------ Data listing

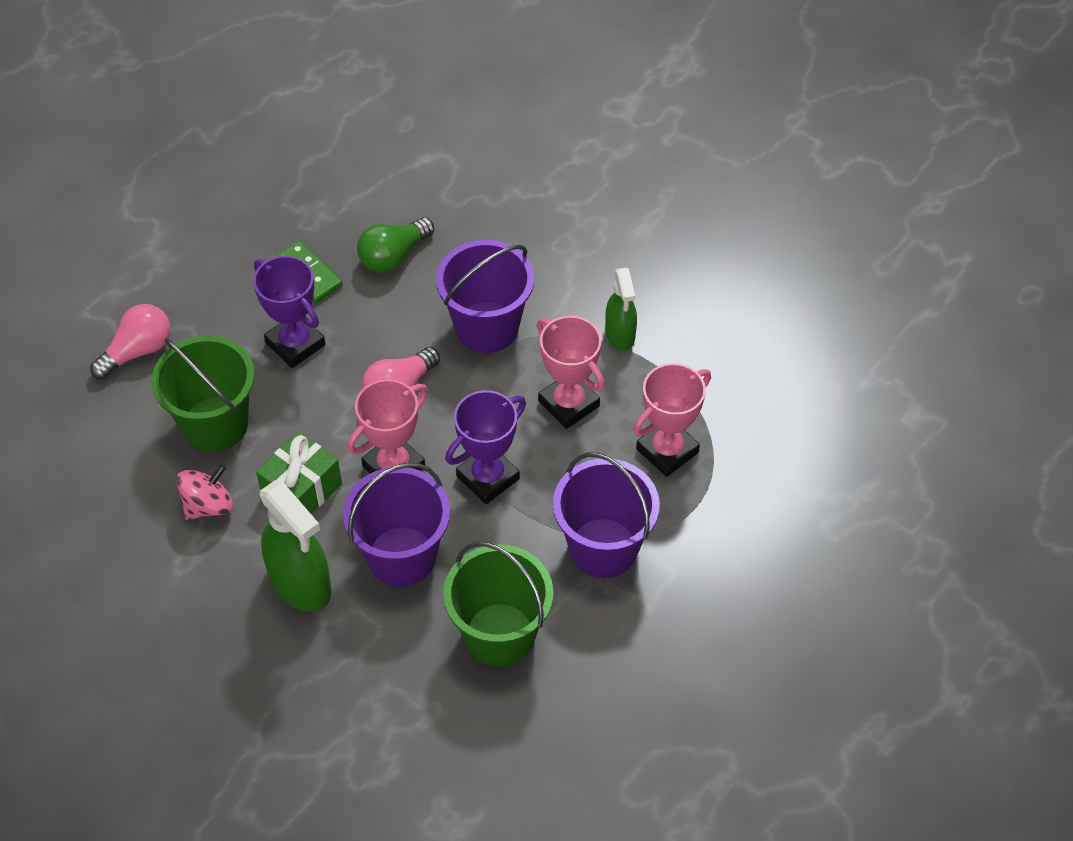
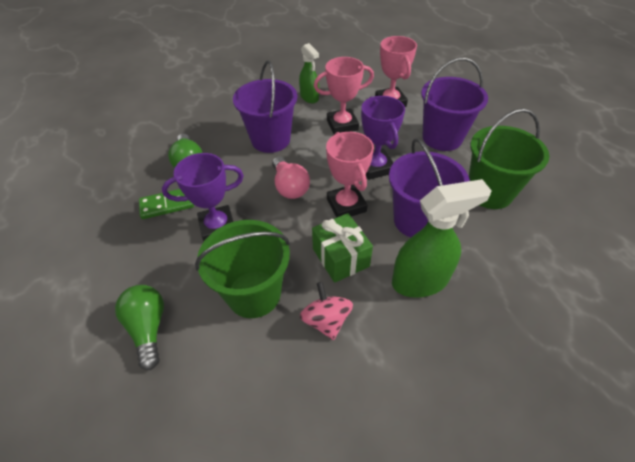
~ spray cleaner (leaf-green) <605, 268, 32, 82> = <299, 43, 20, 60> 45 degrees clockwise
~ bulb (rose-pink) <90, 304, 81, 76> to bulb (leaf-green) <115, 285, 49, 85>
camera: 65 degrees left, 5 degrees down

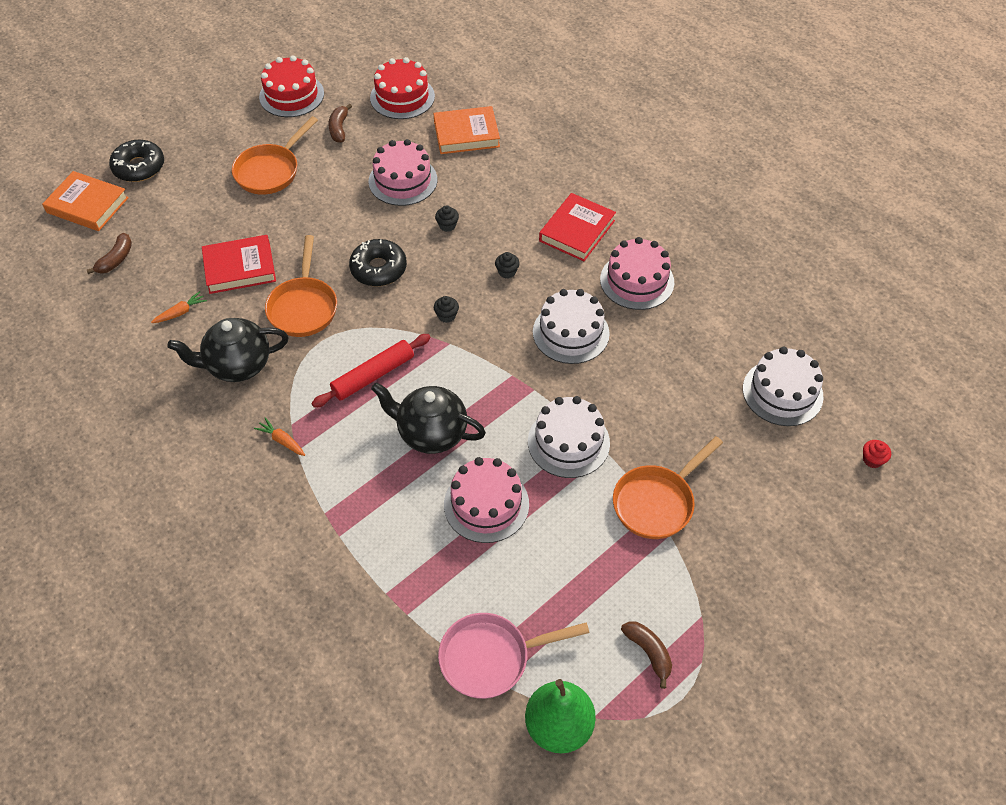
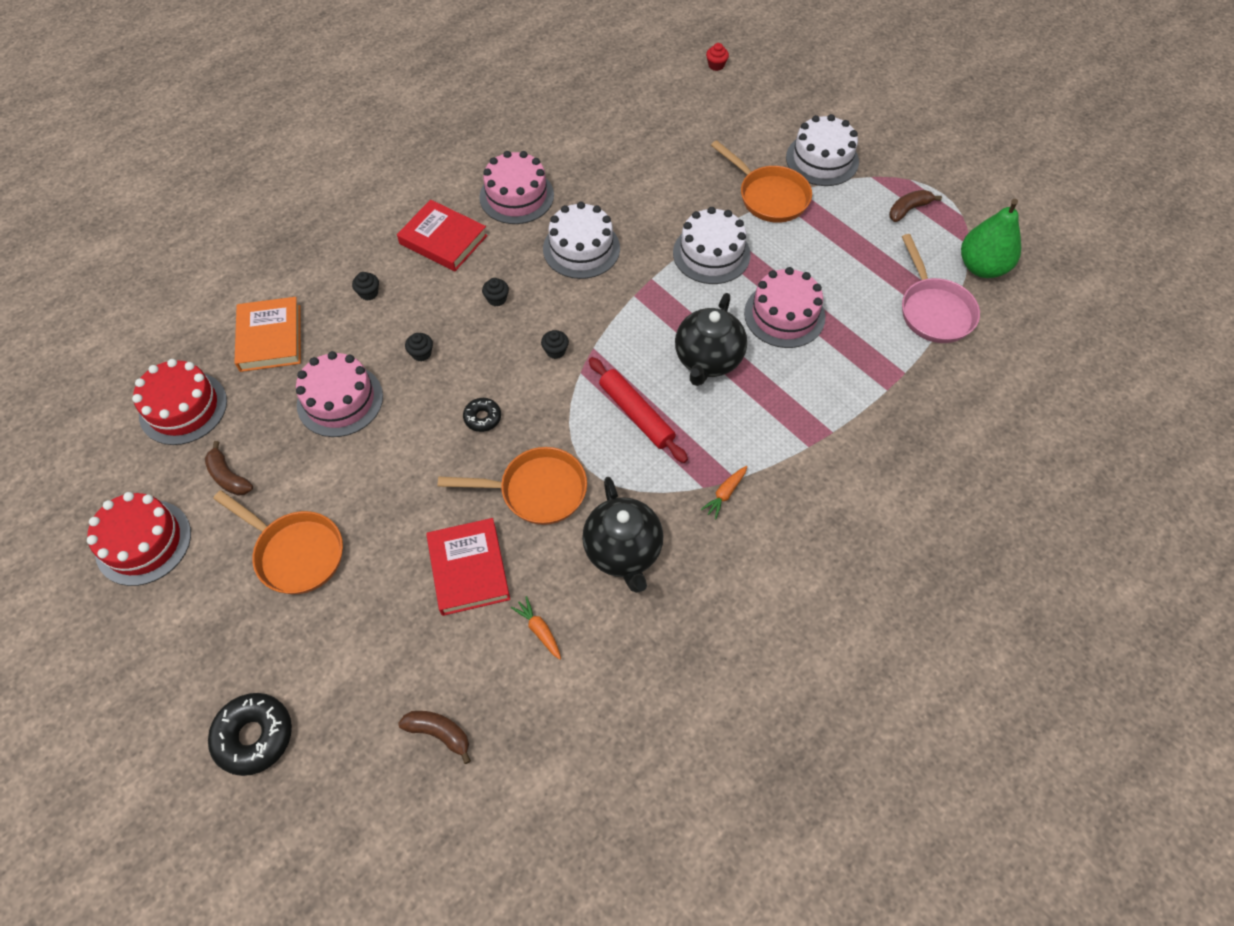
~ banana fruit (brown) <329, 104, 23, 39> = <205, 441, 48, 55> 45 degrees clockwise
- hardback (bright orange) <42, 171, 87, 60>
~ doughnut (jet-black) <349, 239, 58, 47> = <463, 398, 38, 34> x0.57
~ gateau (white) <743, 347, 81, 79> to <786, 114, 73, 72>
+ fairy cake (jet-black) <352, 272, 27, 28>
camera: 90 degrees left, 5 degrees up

------------

▶ _What the task asks_
All that belongs in the answer is the exact run of lines from the line containing "285, 49, 85>" to the end of the listing above, pictures removed.

▶ _Task solution_
~ bulb (rose-pink) <90, 304, 81, 76> to bulb (leaf-green) <115, 285, 49, 85>
camera: 65 degrees left, 5 degrees down

~ banana fruit (brown) <329, 104, 23, 39> = <205, 441, 48, 55> 45 degrees clockwise
- hardback (bright orange) <42, 171, 87, 60>
~ doughnut (jet-black) <349, 239, 58, 47> = <463, 398, 38, 34> x0.57
~ gateau (white) <743, 347, 81, 79> to <786, 114, 73, 72>
+ fairy cake (jet-black) <352, 272, 27, 28>
camera: 90 degrees left, 5 degrees up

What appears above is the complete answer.